Present each of the rows below as a Markdown table with two columns, No. for the row number and Change for the line, leaving out any blank lines.

RECORDS PROVIDED
>>>>>

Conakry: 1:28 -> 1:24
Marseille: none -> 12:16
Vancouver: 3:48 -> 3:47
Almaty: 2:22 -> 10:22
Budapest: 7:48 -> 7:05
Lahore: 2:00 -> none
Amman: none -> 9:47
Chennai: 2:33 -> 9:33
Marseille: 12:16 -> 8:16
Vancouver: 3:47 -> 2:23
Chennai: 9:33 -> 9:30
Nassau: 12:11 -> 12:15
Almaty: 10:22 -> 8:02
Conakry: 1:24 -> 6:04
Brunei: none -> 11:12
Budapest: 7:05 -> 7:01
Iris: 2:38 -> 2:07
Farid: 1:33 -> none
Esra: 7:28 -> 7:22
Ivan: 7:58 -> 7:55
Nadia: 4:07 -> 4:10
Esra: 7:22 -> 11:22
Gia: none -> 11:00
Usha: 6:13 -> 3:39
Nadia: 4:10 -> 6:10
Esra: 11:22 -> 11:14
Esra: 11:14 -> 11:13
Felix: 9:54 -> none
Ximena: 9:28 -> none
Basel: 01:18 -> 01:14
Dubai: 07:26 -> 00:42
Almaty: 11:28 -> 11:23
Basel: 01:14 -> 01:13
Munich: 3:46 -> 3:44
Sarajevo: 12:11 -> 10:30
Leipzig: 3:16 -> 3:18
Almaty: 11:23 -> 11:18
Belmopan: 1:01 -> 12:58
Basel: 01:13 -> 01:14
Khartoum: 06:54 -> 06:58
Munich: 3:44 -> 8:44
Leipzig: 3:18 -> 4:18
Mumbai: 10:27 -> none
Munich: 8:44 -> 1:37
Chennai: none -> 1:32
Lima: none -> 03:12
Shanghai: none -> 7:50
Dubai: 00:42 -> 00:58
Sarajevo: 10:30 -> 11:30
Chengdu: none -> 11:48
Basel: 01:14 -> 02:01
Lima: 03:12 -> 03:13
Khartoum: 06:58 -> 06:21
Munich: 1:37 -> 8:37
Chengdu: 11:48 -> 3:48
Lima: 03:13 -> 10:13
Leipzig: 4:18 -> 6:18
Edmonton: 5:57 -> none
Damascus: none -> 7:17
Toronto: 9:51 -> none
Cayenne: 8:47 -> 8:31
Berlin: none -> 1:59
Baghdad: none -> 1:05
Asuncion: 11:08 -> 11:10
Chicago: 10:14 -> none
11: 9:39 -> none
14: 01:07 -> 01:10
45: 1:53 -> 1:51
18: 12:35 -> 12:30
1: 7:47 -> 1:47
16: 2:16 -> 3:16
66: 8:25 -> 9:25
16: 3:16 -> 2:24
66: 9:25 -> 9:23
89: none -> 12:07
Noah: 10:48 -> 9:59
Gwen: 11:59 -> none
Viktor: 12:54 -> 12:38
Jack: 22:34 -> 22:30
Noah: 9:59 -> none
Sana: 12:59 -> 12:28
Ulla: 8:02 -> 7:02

<<<<<

TASK RESPONSE
| No. | Change |
|---|---|
| 1 | Conakry: 1:28 -> 1:24 |
| 2 | Marseille: none -> 12:16 |
| 3 | Vancouver: 3:48 -> 3:47 |
| 4 | Almaty: 2:22 -> 10:22 |
| 5 | Budapest: 7:48 -> 7:05 |
| 6 | Lahore: 2:00 -> none |
| 7 | Amman: none -> 9:47 |
| 8 | Chennai: 2:33 -> 9:33 |
| 9 | Marseille: 12:16 -> 8:16 |
| 10 | Vancouver: 3:47 -> 2:23 |
| 11 | Chennai: 9:33 -> 9:30 |
| 12 | Nassau: 12:11 -> 12:15 |
| 13 | Almaty: 10:22 -> 8:02 |
| 14 | Conakry: 1:24 -> 6:04 |
| 15 | Brunei: none -> 11:12 |
| 16 | Budapest: 7:05 -> 7:01 |
| 17 | Iris: 2:38 -> 2:07 |
| 18 | Farid: 1:33 -> none |
| 19 | Esra: 7:28 -> 7:22 |
| 20 | Ivan: 7:58 -> 7:55 |
| 21 | Nadia: 4:07 -> 4:10 |
| 22 | Esra: 7:22 -> 11:22 |
| 23 | Gia: none -> 11:00 |
| 24 | Usha: 6:13 -> 3:39 |
| 25 | Nadia: 4:10 -> 6:10 |
| 26 | Esra: 11:22 -> 11:14 |
| 27 | Esra: 11:14 -> 11:13 |
| 28 | Felix: 9:54 -> none |
| 29 | Ximena: 9:28 -> none |
| 30 | Basel: 01:18 -> 01:14 |
| 31 | Dubai: 07:26 -> 00:42 |
| 32 | Almaty: 11:28 -> 11:23 |
| 33 | Basel: 01:14 -> 01:13 |
| 34 | Munich: 3:46 -> 3:44 |
| 35 | Sarajevo: 12:11 -> 10:30 |
| 36 | Leipzig: 3:16 -> 3:18 |
| 37 | Almaty: 11:23 -> 11:18 |
| 38 | Belmopan: 1:01 -> 12:58 |
| 39 | Basel: 01:13 -> 01:14 |
| 40 | Khartoum: 06:54 -> 06:58 |
| 41 | Munich: 3:44 -> 8:44 |
| 42 | Leipzig: 3:18 -> 4:18 |
| 43 | Mumbai: 10:27 -> none |
| 44 | Munich: 8:44 -> 1:37 |
| 45 | Chennai: none -> 1:32 |
| 46 | Lima: none -> 03:12 |
| 47 | Shanghai: none -> 7:50 |
| 48 | Dubai: 00:42 -> 00:58 |
| 49 | Sarajevo: 10:30 -> 11:30 |
| 50 | Chengdu: none -> 11:48 |
| 51 | Basel: 01:14 -> 02:01 |
| 52 | Lima: 03:12 -> 03:13 |
| 53 | Khartoum: 06:58 -> 06:21 |
| 54 | Munich: 1:37 -> 8:37 |
| 55 | Chengdu: 11:48 -> 3:48 |
| 56 | Lima: 03:13 -> 10:13 |
| 57 | Leipzig: 4:18 -> 6:18 |
| 58 | Edmonton: 5:57 -> none |
| 59 | Damascus: none -> 7:17 |
| 60 | Toronto: 9:51 -> none |
| 61 | Cayenne: 8:47 -> 8:31 |
| 62 | Berlin: none -> 1:59 |
| 63 | Baghdad: none -> 1:05 |
| 64 | Asuncion: 11:08 -> 11:10 |
| 65 | Chicago: 10:14 -> none |
| 66 | 11: 9:39 -> none |
| 67 | 14: 01:07 -> 01:10 |
| 68 | 45: 1:53 -> 1:51 |
| 69 | 18: 12:35 -> 12:30 |
| 70 | 1: 7:47 -> 1:47 |
| 71 | 16: 2:16 -> 3:16 |
| 72 | 66: 8:25 -> 9:25 |
| 73 | 16: 3:16 -> 2:24 |
| 74 | 66: 9:25 -> 9:23 |
| 75 | 89: none -> 12:07 |
| 76 | Noah: 10:48 -> 9:59 |
| 77 | Gwen: 11:59 -> none |
| 78 | Viktor: 12:54 -> 12:38 |
| 79 | Jack: 22:34 -> 22:30 |
| 80 | Noah: 9:59 -> none |
| 81 | Sana: 12:59 -> 12:28 |
| 82 | Ulla: 8:02 -> 7:02 |